Make an exact copy, from the records below, of the lines from the line containing "C1: 100nF (GND, VS) -> 15nF (GND, VS)" to the line containing "SP1: speaker 4R", both lines included, excluding pictures.

(Records from a dataset)

- - -

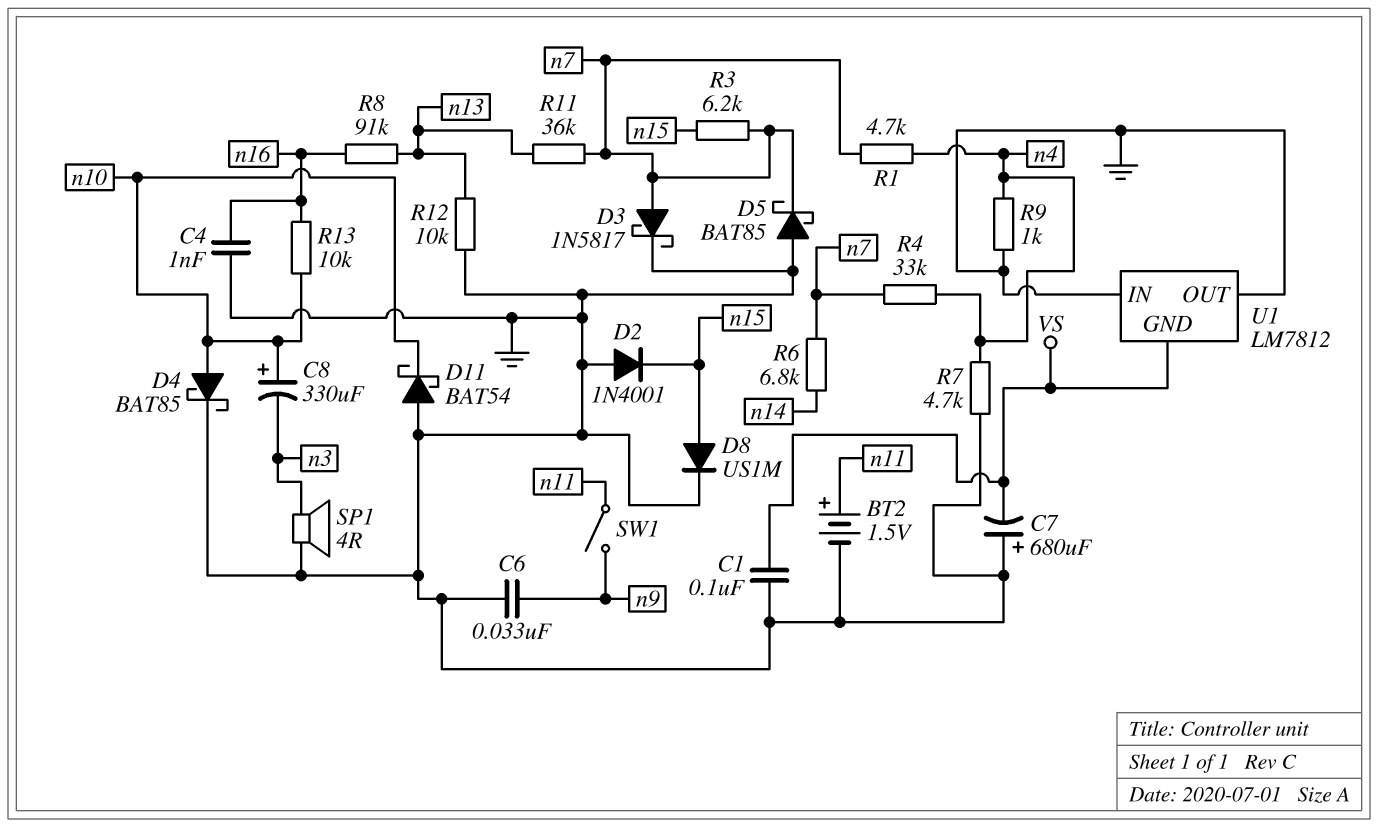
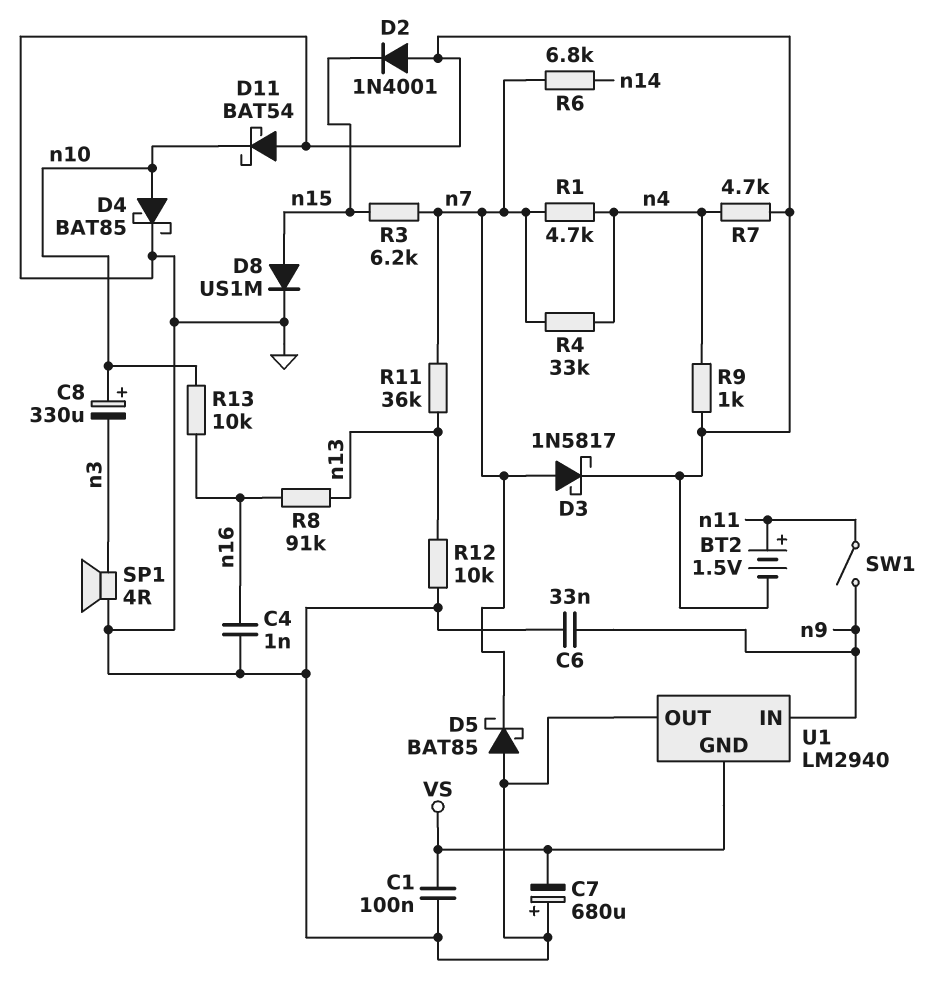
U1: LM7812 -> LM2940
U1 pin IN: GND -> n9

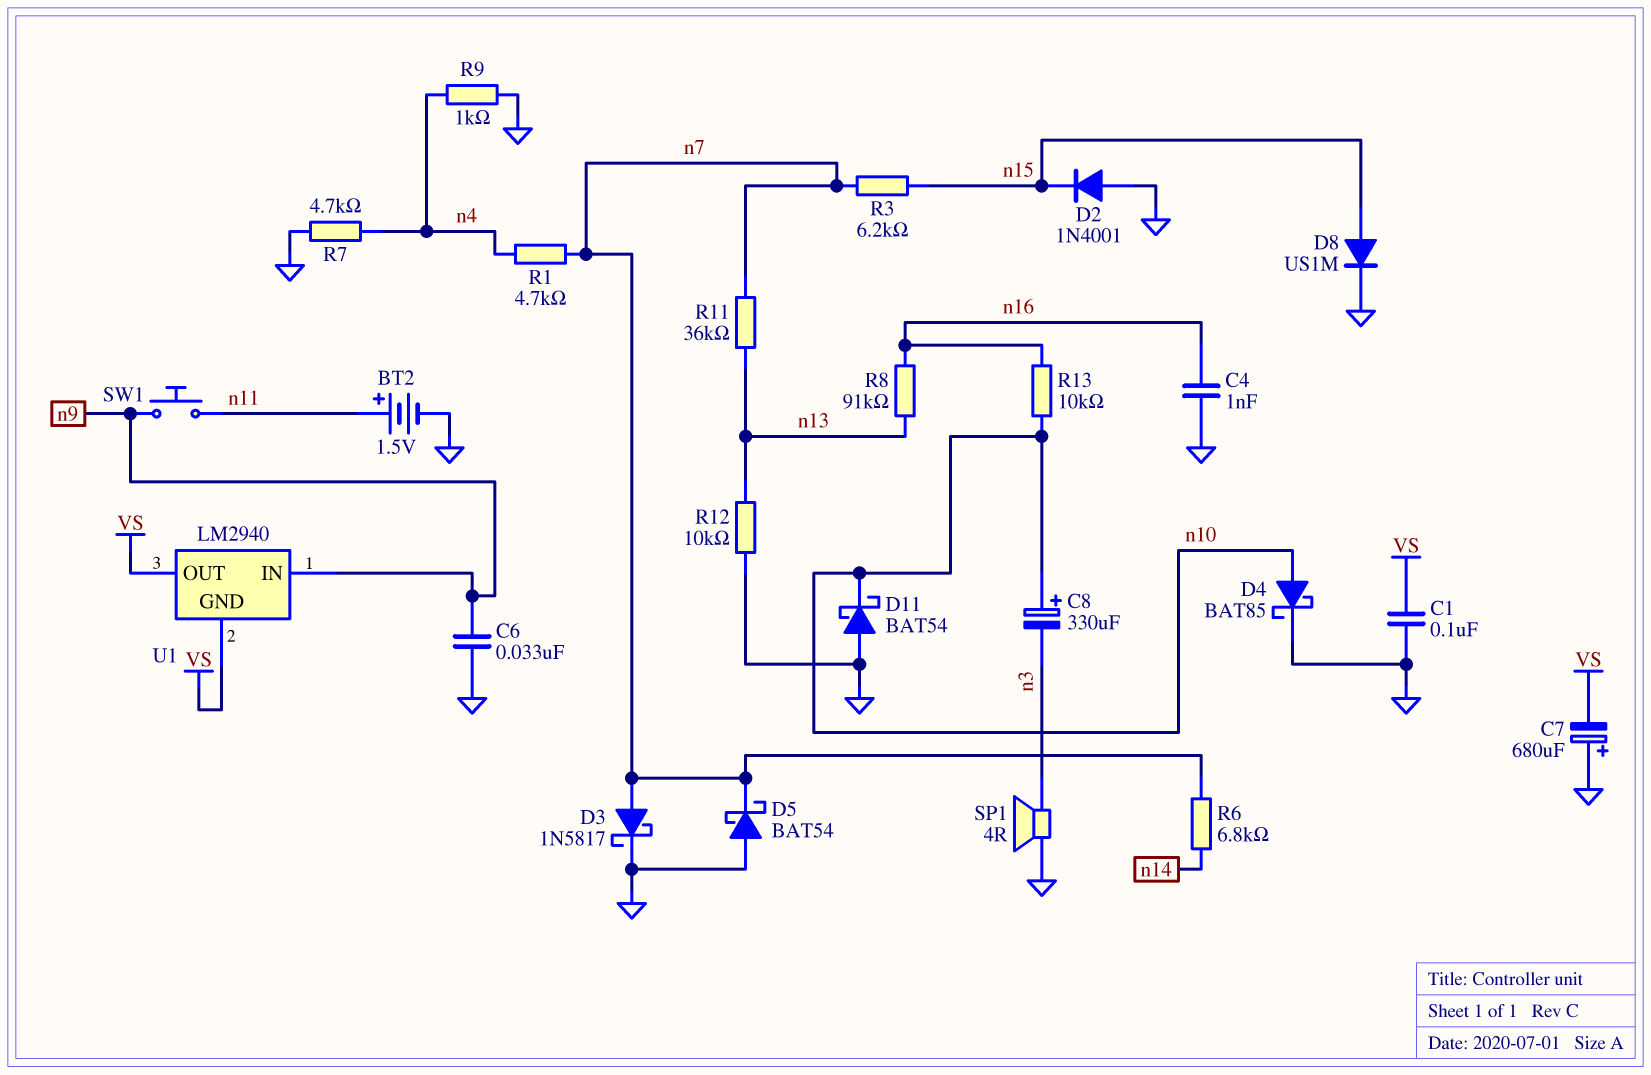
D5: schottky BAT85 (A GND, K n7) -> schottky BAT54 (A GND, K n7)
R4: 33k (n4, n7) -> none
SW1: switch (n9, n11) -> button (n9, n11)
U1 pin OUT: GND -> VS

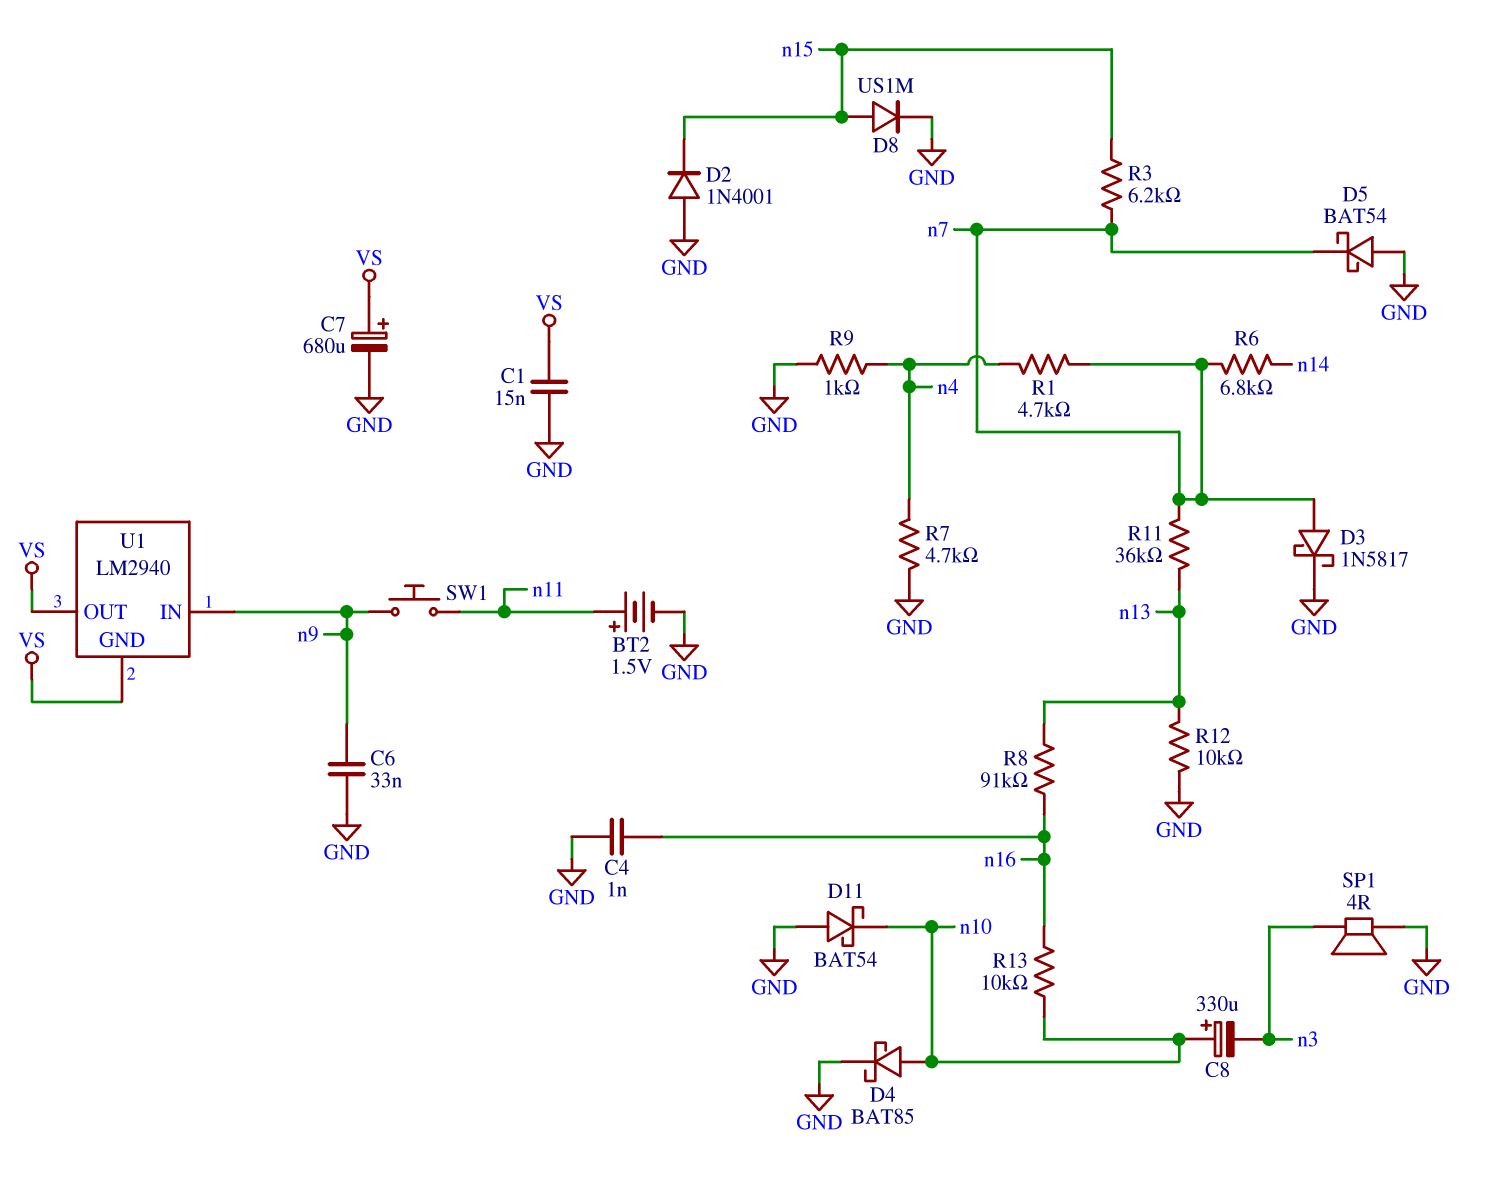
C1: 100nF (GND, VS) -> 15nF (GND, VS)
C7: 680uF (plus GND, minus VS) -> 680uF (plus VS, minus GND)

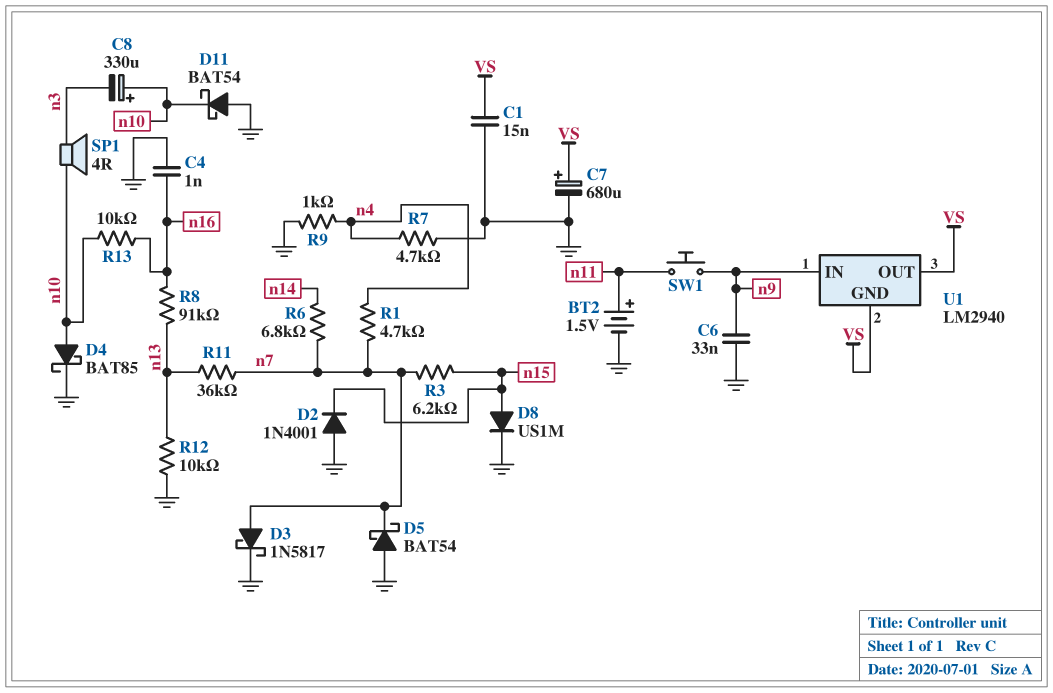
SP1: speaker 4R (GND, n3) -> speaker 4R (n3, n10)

- - -

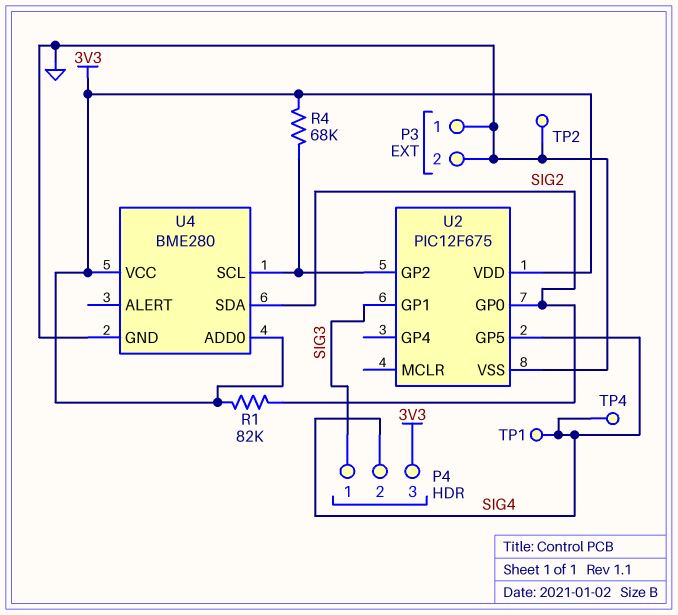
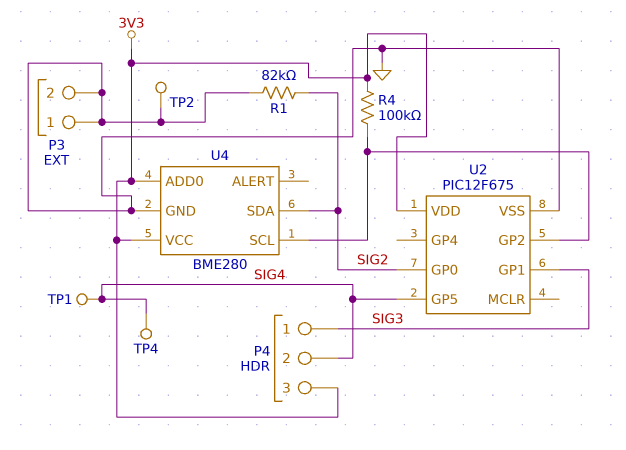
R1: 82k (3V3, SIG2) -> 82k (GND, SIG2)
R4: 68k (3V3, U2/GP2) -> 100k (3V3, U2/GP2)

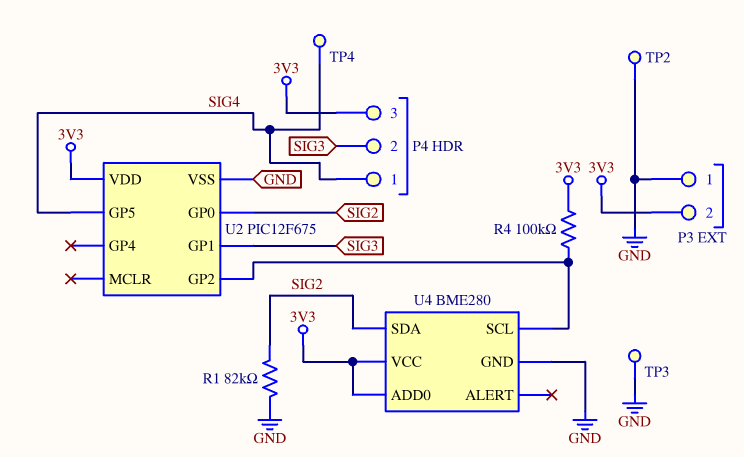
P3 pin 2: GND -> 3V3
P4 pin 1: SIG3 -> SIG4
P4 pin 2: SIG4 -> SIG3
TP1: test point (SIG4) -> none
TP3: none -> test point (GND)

- - -

▸ Response to the task:
C1: 100nF (GND, VS) -> 15nF (GND, VS)
C7: 680uF (plus GND, minus VS) -> 680uF (plus VS, minus GND)

SP1: speaker 4R (GND, n3) -> speaker 4R (n3, n10)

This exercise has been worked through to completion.